> Exercise details
Note each line of the entries that includes "blue". Then copy those lines.

____________

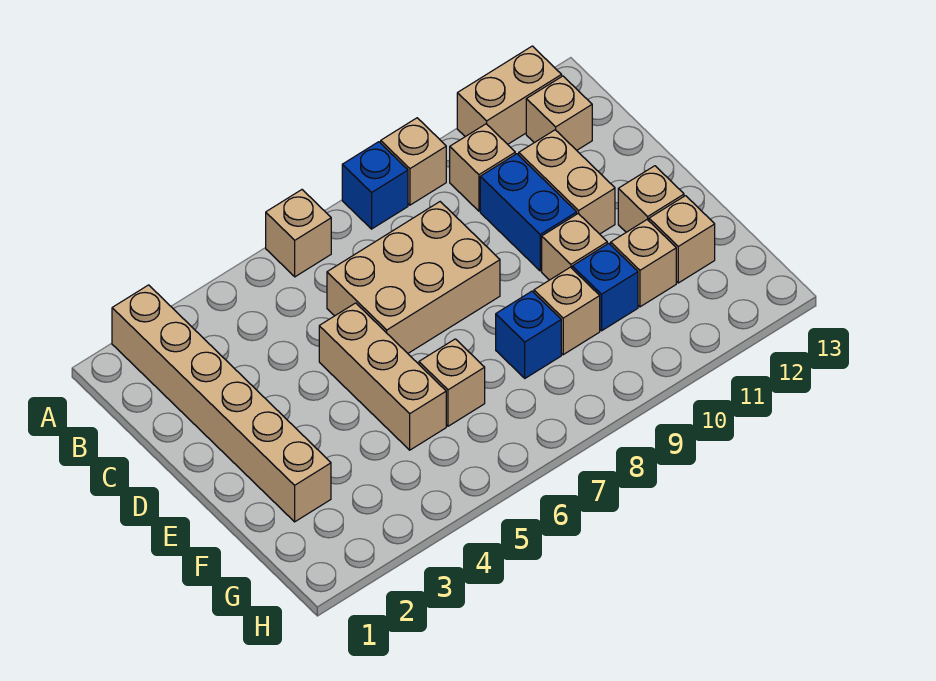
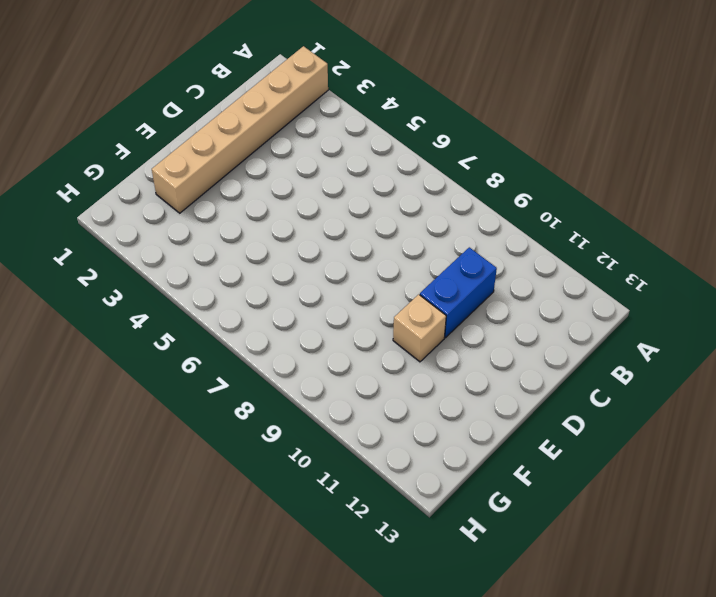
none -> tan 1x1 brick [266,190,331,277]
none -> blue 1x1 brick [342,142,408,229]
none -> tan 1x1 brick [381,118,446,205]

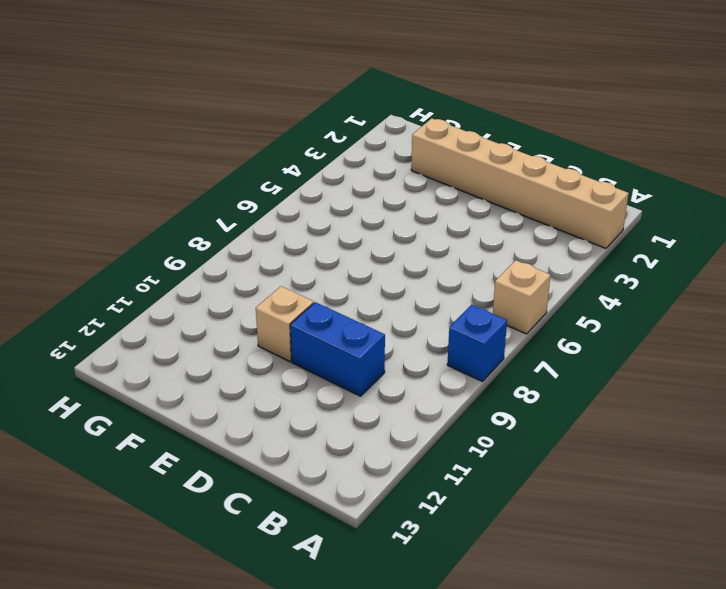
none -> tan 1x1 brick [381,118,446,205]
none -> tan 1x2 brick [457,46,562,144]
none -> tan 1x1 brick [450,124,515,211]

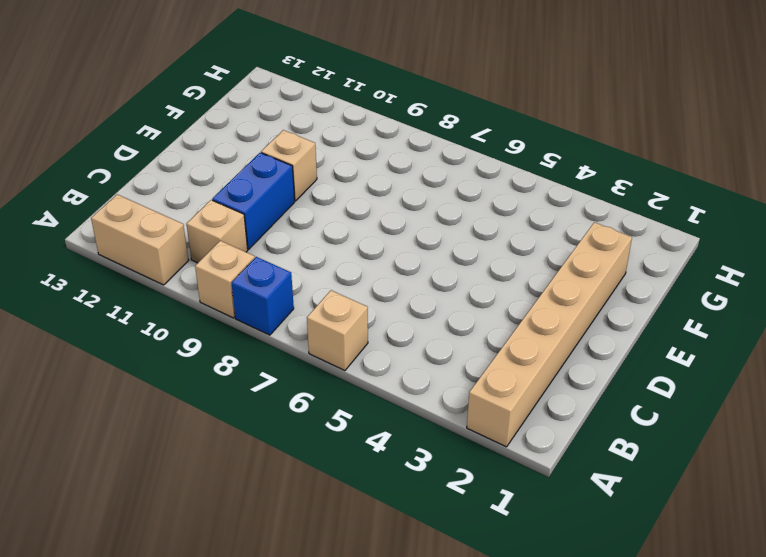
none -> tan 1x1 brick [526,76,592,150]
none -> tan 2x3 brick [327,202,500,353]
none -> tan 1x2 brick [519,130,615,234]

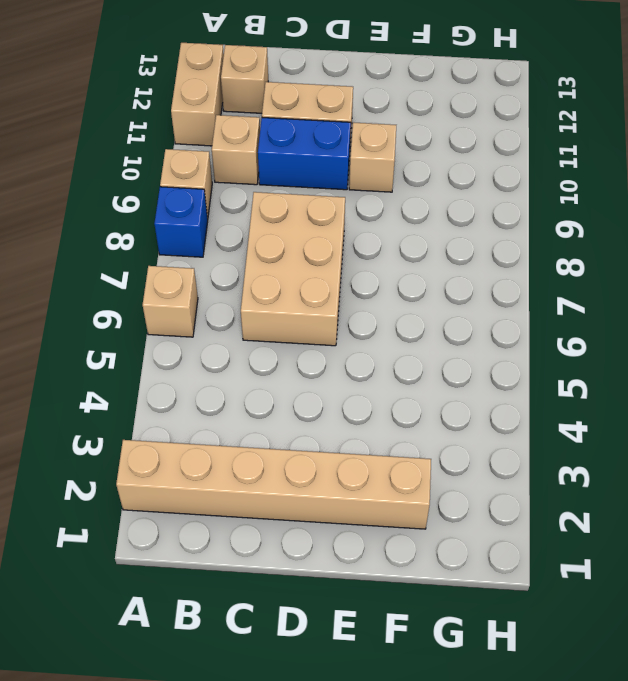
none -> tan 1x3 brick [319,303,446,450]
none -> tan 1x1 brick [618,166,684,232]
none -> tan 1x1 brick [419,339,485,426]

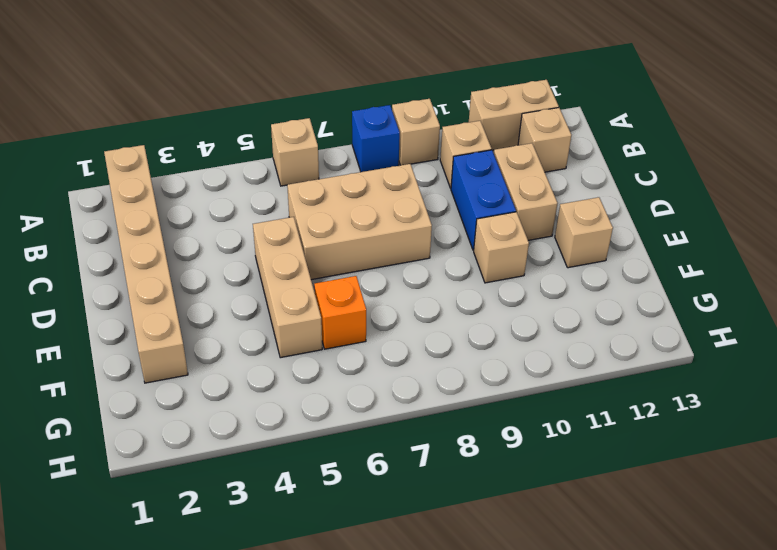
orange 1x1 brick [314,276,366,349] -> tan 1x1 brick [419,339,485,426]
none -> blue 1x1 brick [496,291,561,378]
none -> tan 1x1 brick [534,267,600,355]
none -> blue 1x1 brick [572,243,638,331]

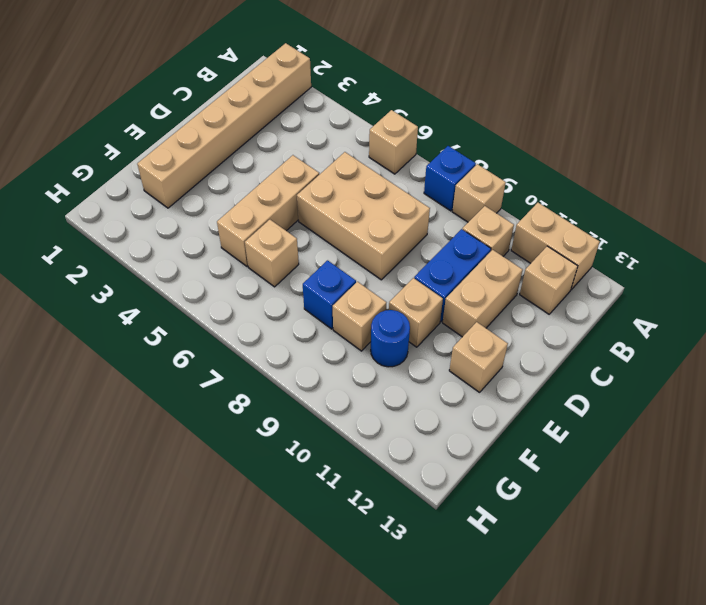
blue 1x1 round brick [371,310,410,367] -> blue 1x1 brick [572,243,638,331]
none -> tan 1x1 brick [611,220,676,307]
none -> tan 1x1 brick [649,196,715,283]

____________

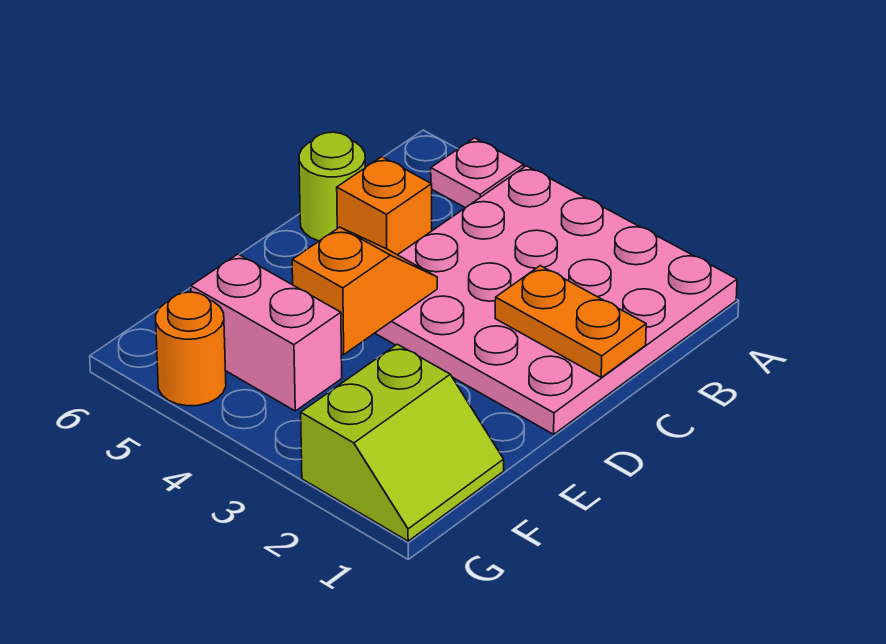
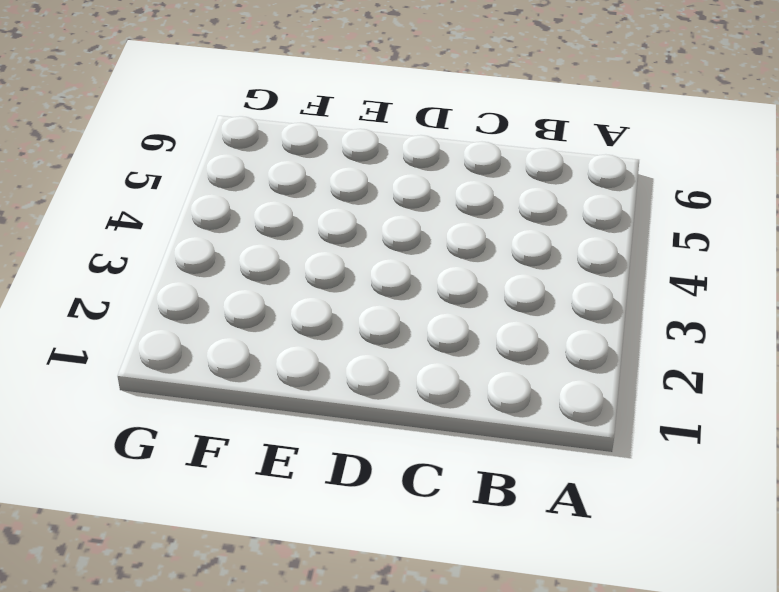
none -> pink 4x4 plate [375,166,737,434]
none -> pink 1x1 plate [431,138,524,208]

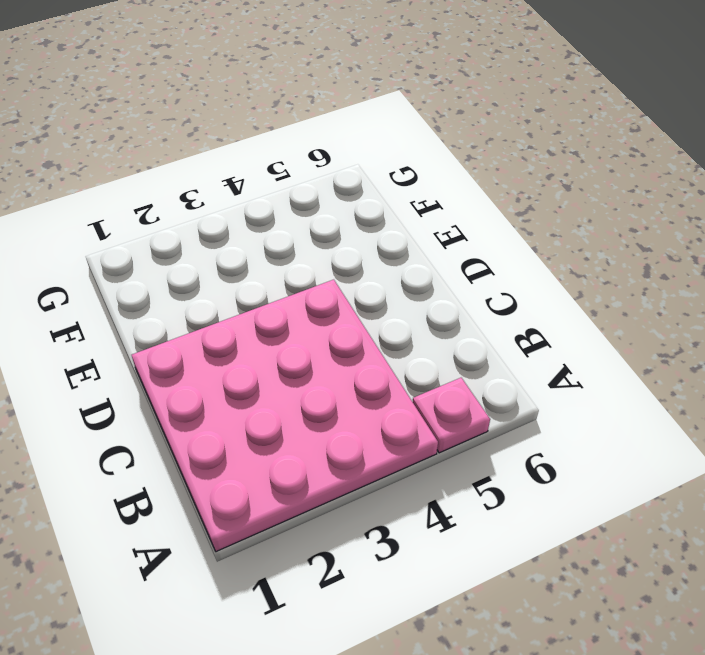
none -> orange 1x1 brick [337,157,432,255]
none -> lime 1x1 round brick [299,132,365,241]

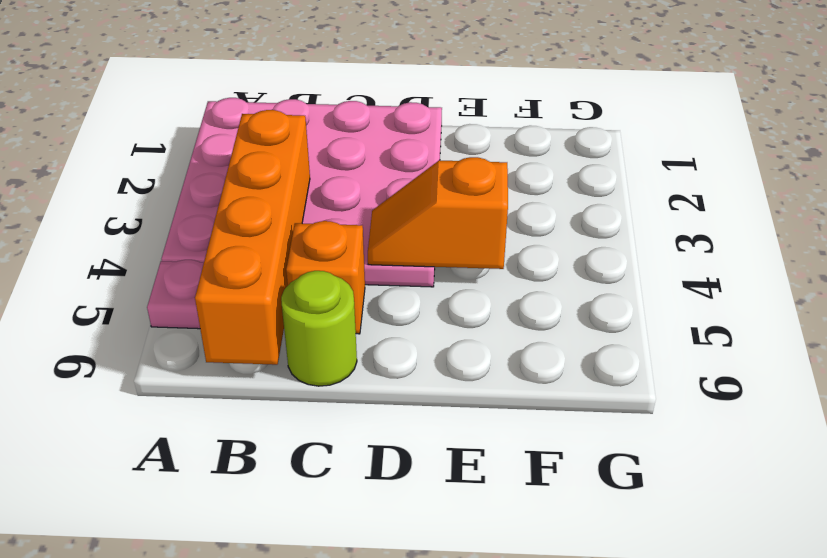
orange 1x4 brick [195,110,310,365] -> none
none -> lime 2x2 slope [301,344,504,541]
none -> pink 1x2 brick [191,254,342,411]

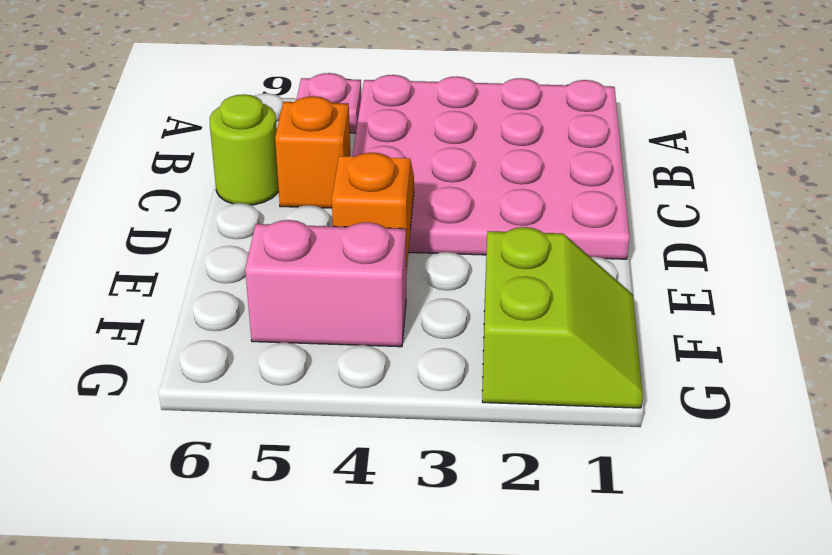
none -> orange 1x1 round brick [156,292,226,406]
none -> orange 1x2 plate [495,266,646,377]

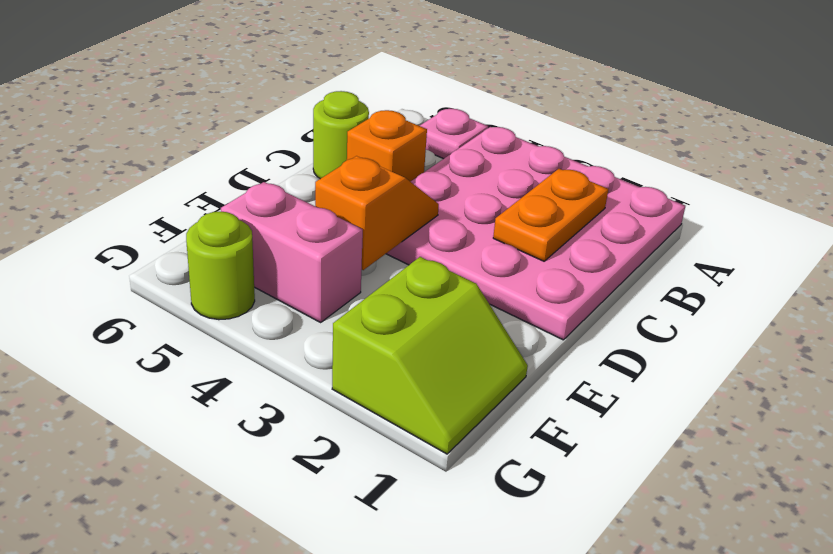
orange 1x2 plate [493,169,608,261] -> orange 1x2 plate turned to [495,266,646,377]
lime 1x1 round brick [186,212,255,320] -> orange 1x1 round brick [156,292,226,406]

____________

> Result
none -> blue 1x1 brick [342,142,408,229]
none -> blue 1x1 brick [496,291,561,378]
none -> blue 1x1 brick [572,243,638,331]
blue 1x1 round brick [371,310,410,367] -> blue 1x1 brick [572,243,638,331]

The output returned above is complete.